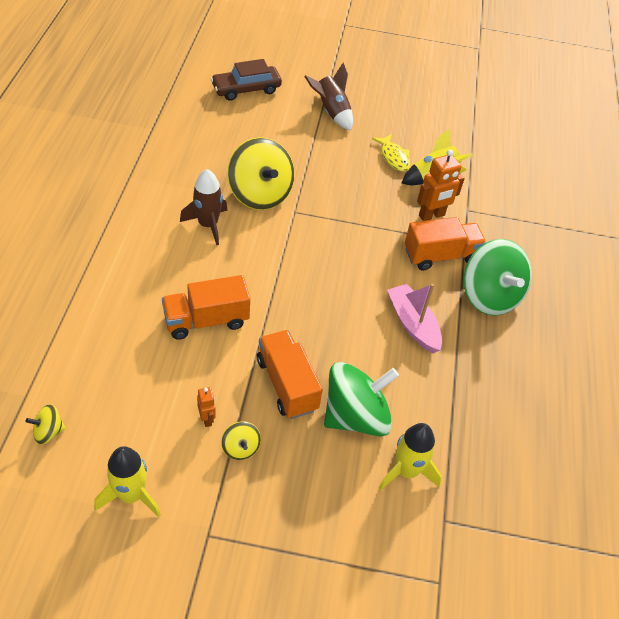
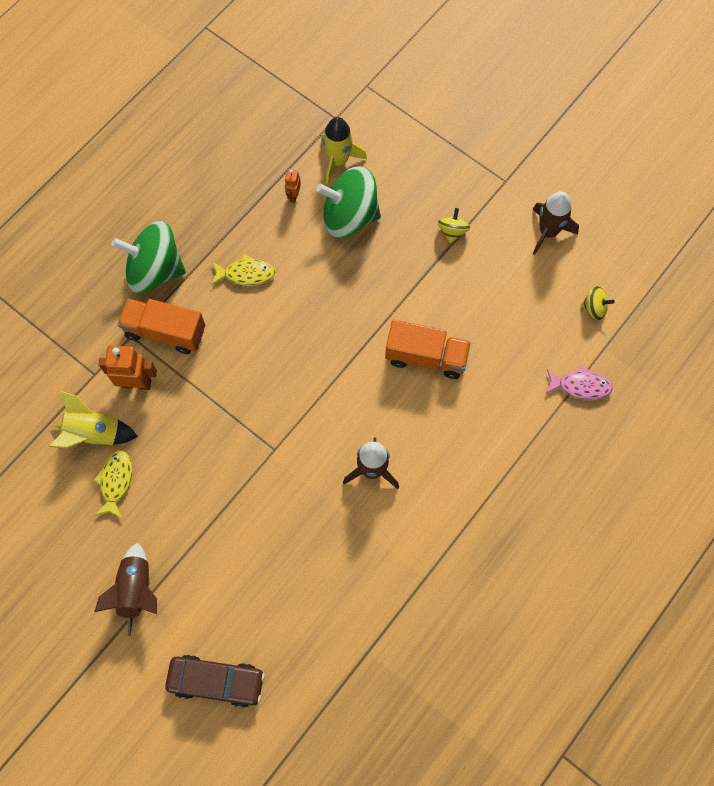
camera: 145 degrees left, 20 degrees up
(41, 352) = (580, 386): none -> pink fish
(131, 495) = (548, 232): yellow rocket -> brown rocket
(207, 419) = (467, 265): orange robot -> orange robot (293, 195)
(260, 194) = (296, 490): yellow spinning top -> none
(287, 384) = (388, 266): orange truck -> none
(413, 324) = (246, 274): pink boat -> yellow fish
(489, 296) = (155, 270): green spinning top -> green spinning top turned 90 degrees counterclockwise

Your objective:
Restate the data word for word and exclude every picture.

Task result:
camera: 145 degrees left, 20 degrees up
(41, 352) = (580, 386): none -> pink fish
(131, 495) = (548, 232): yellow rocket -> brown rocket
(207, 419) = (467, 265): orange robot -> orange robot (293, 195)
(260, 194) = (296, 490): yellow spinning top -> none
(287, 384) = (388, 266): orange truck -> none
(413, 324) = (246, 274): pink boat -> yellow fish
(489, 296) = (155, 270): green spinning top -> green spinning top turned 90 degrees counterclockwise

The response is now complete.